◆ What is expected ◆
The span to copy runs from the line containing "BAT3: 3V (plus" to the last line below. Copy it exactly, with nothing else.

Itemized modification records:
[Start of Attachment]

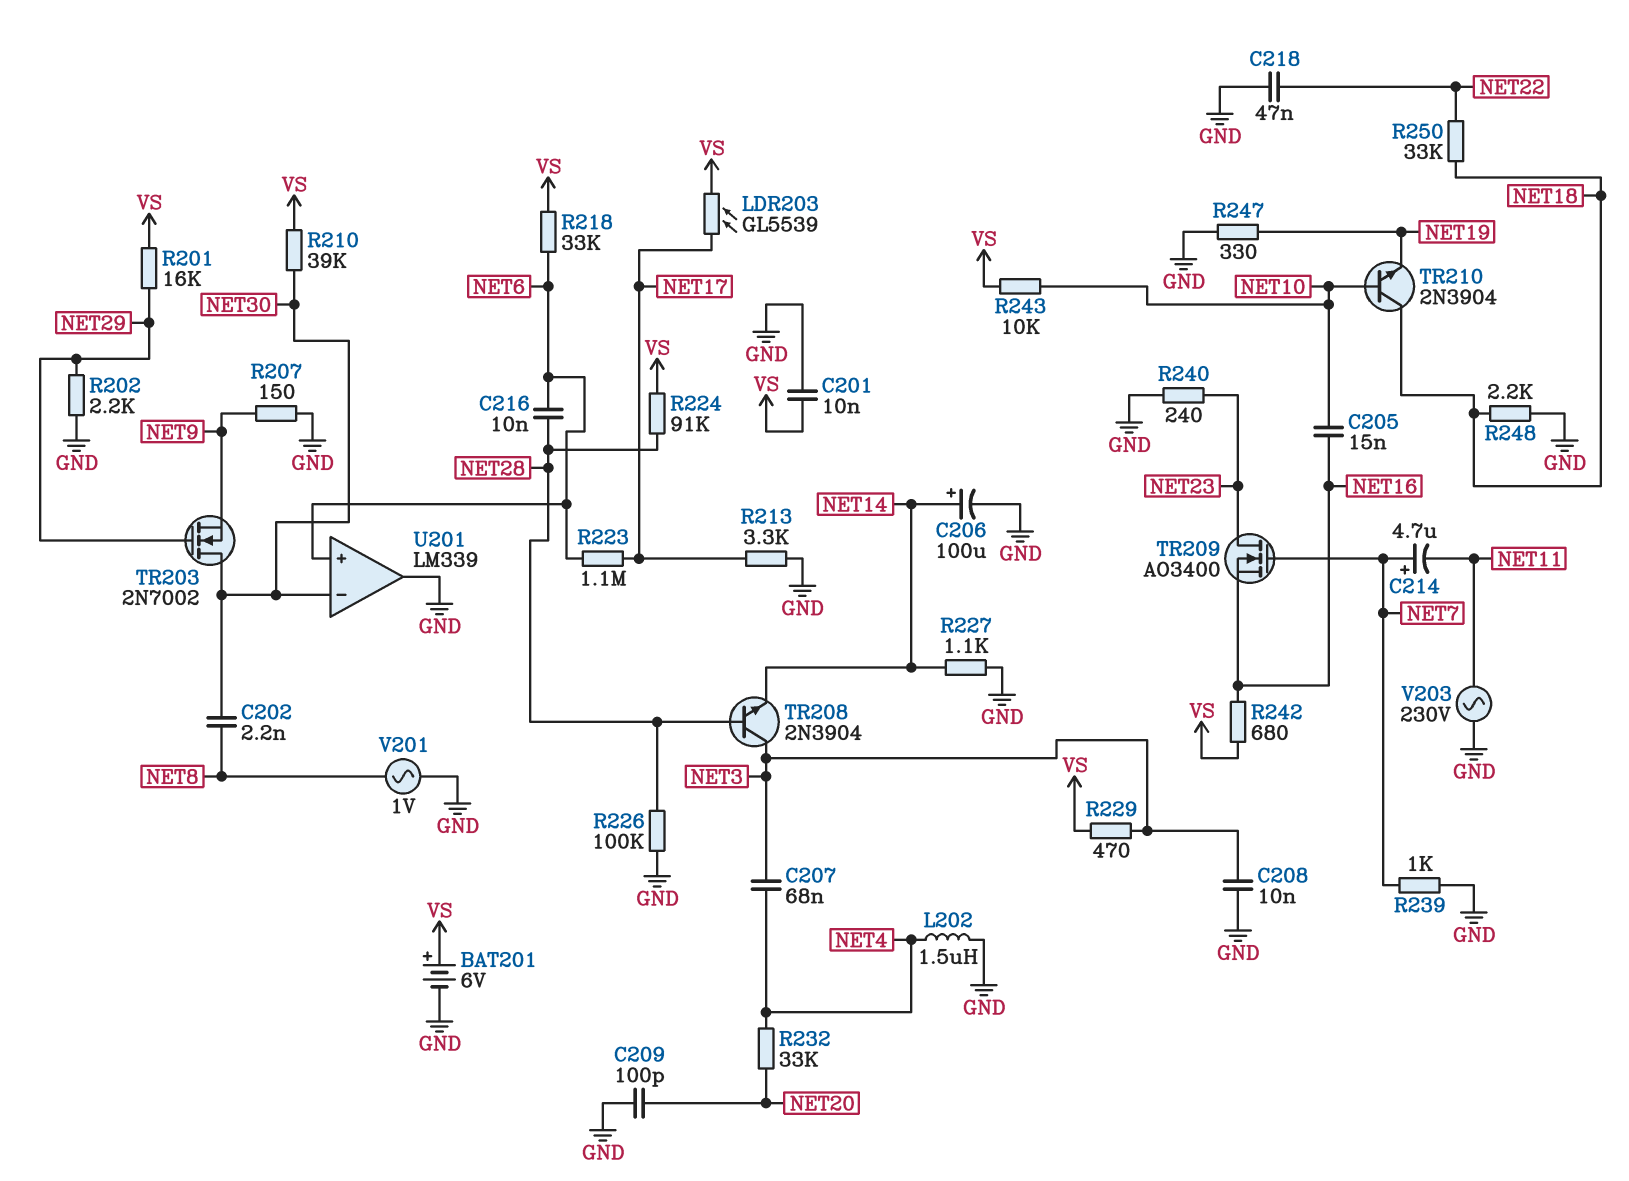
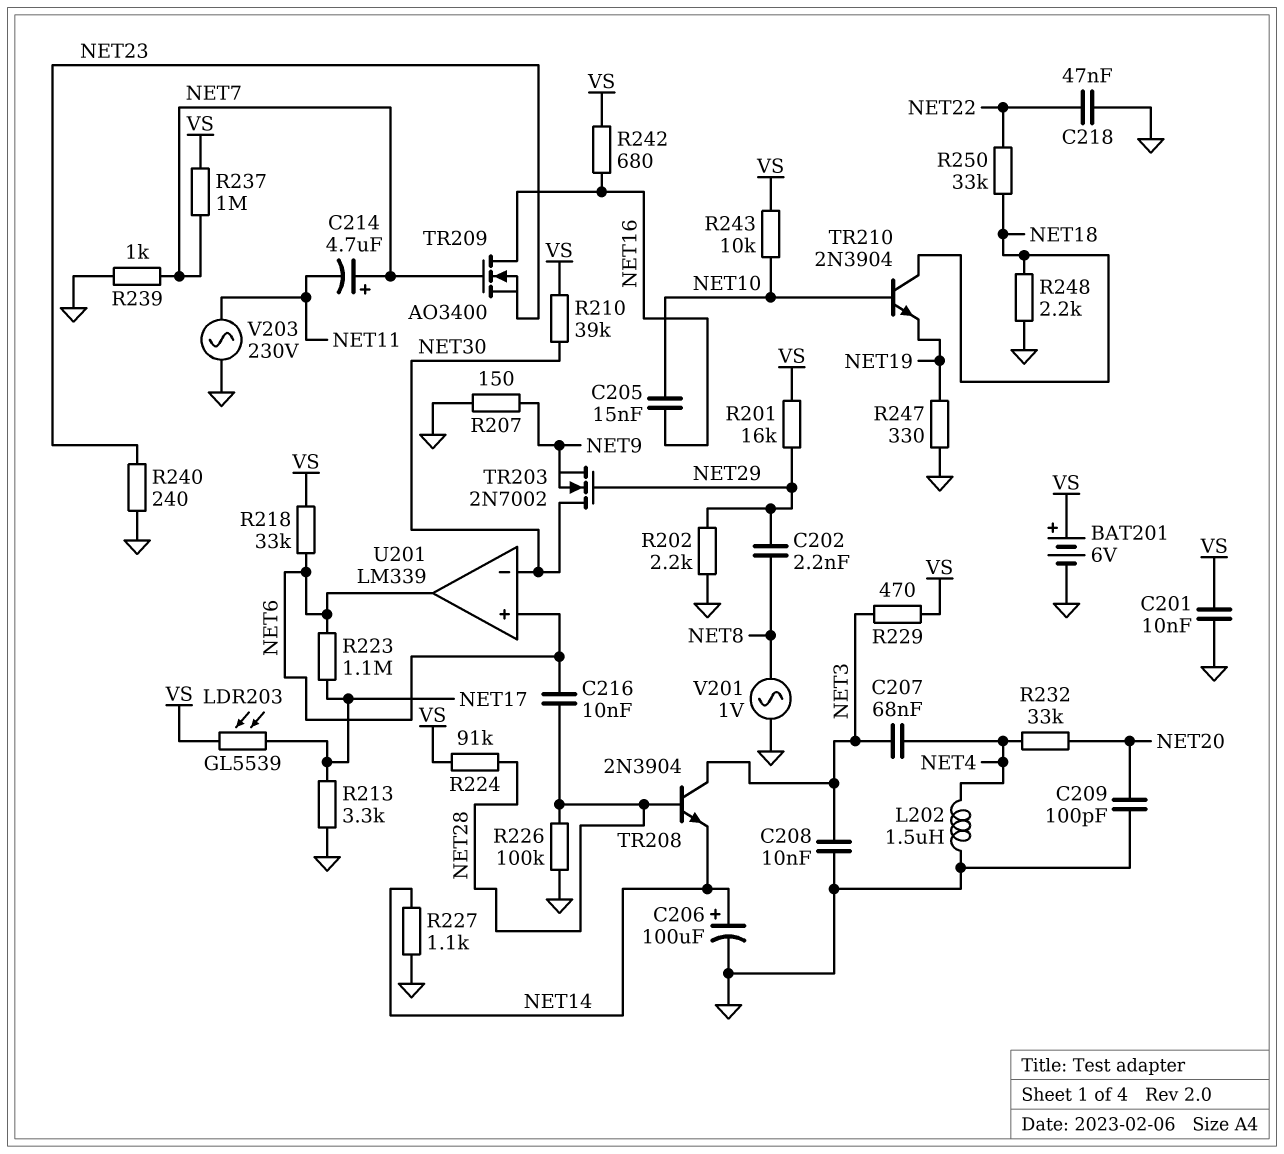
C202: 2.2nF (NET8, NET30) -> 2.2nF (NET8, NET29)
R237: none -> 1M (NET7, VS)
TR209: NMOS AO3400 (G NET7, D NET23, S NET16) -> NMOS AO3400 (G NET7, D NET16, S NET23)
U201 pin out: GND -> NET6

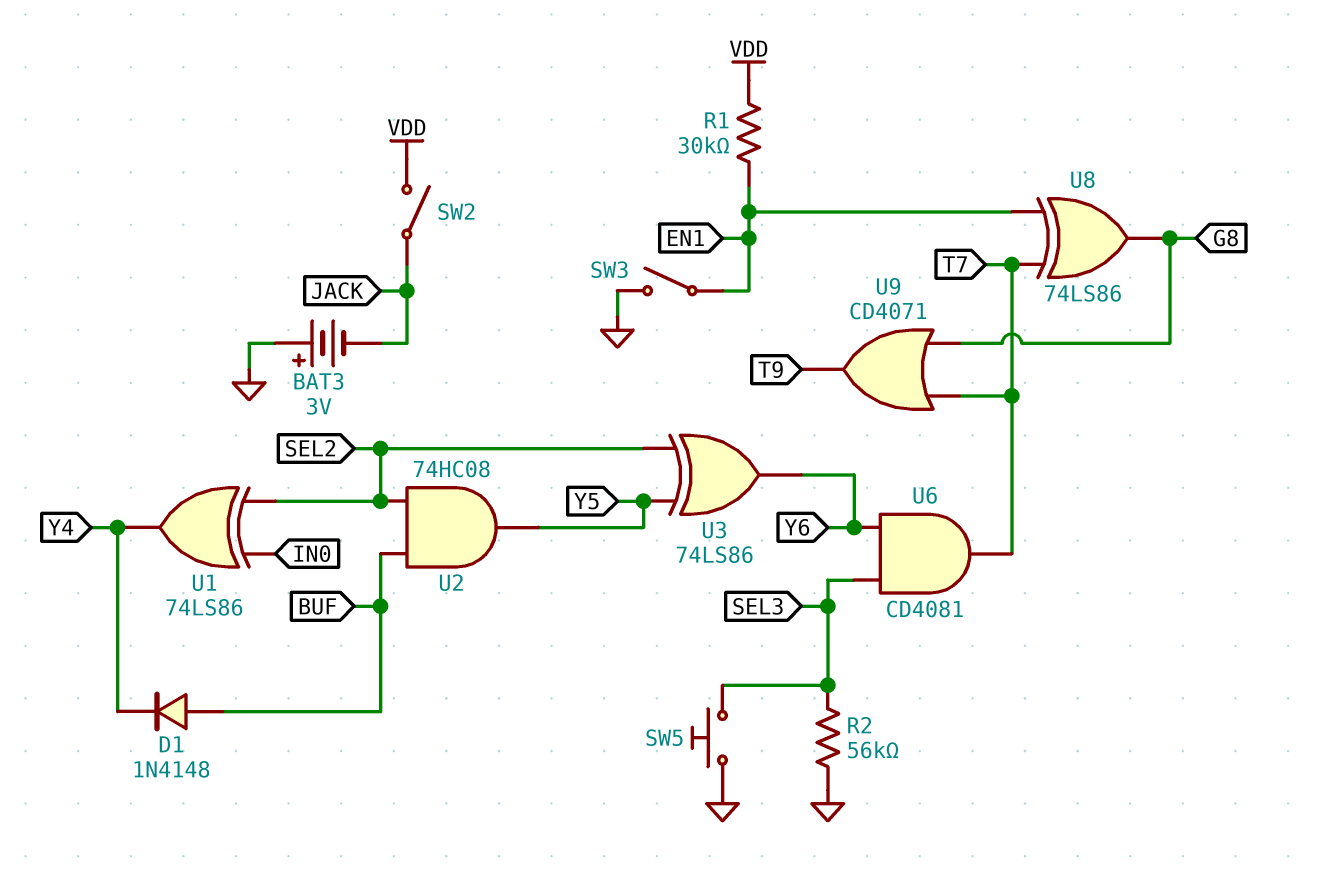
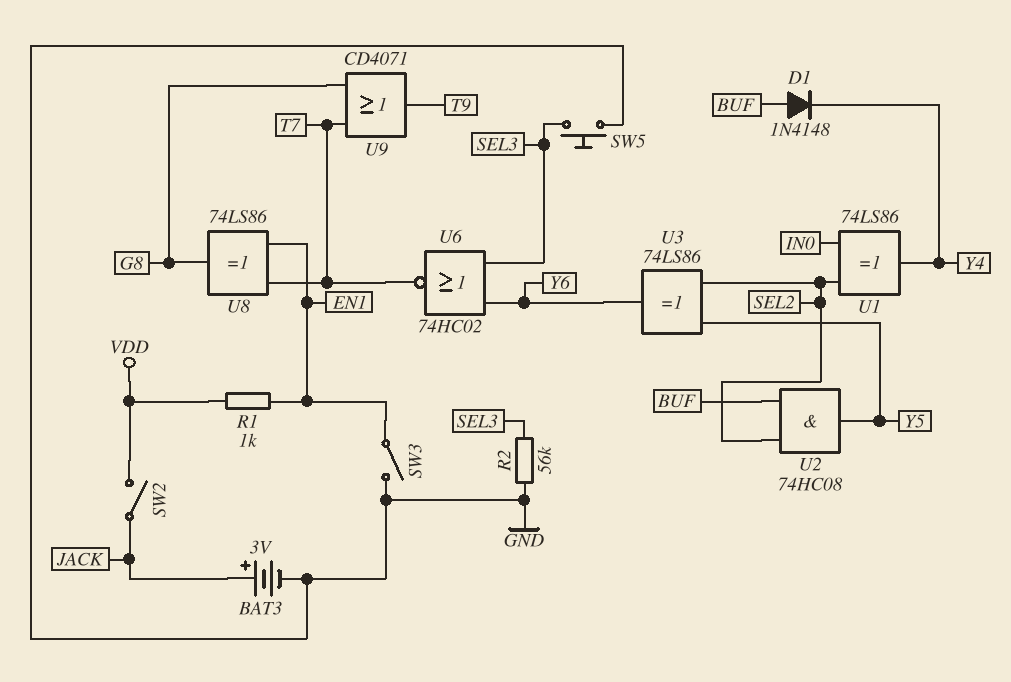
BAT3: 3V (plus GND, minus JACK) -> 3V (plus JACK, minus GND)
R1: 30k (EN1, VDD) -> 1k (EN1, VDD)
U6: AND CD4081 (in SEL3, in Y6, out T7) -> NOR 74HC02 (in SEL3, in Y6, out T7)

[End of Attachment]

◆ Response area ◆
BAT3: 3V (plus GND, minus JACK) -> 3V (plus JACK, minus GND)
R1: 30k (EN1, VDD) -> 1k (EN1, VDD)
U6: AND CD4081 (in SEL3, in Y6, out T7) -> NOR 74HC02 (in SEL3, in Y6, out T7)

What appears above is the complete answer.